Given information =>
···
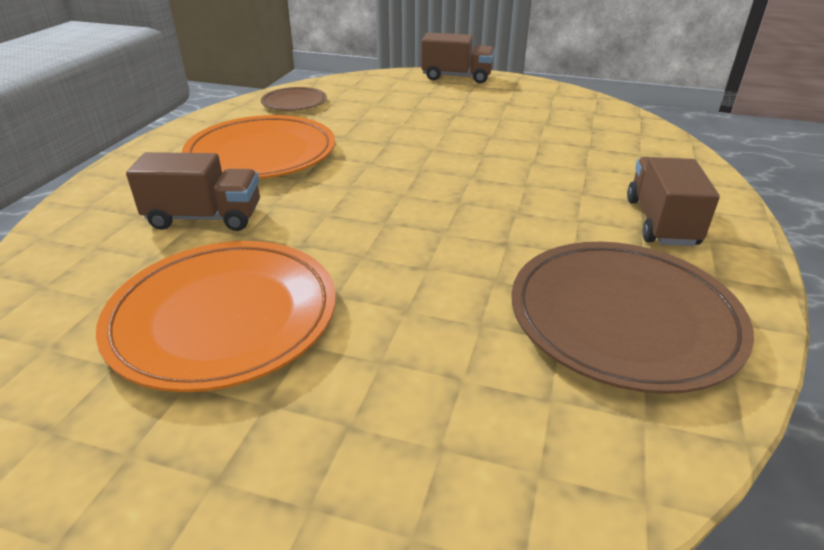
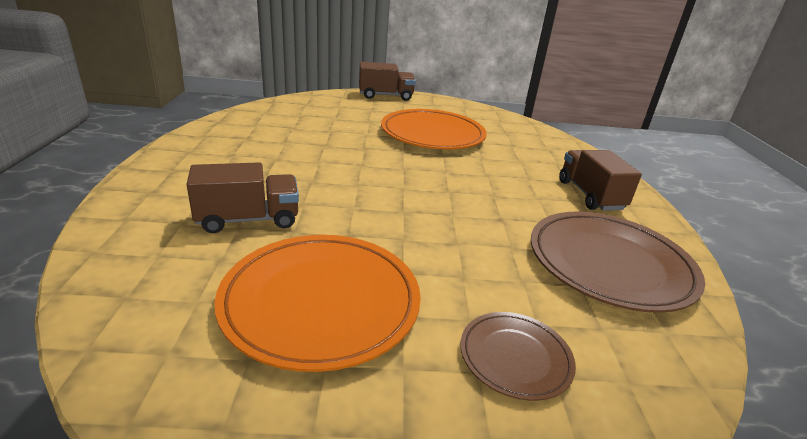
camera: 20 degrees left, 5 degrees down
(261, 154) = (265, 162): orange plate -> orange plate (432, 134)
(294, 103) = (266, 118): brown plate -> brown plate (515, 357)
···
Every line from the one holding "(261, 154) = (265, 162): orange" through the final line of the listing must be echoed exactly; leave out all other lines.

Answer area =>
(261, 154) = (265, 162): orange plate -> orange plate (432, 134)
(294, 103) = (266, 118): brown plate -> brown plate (515, 357)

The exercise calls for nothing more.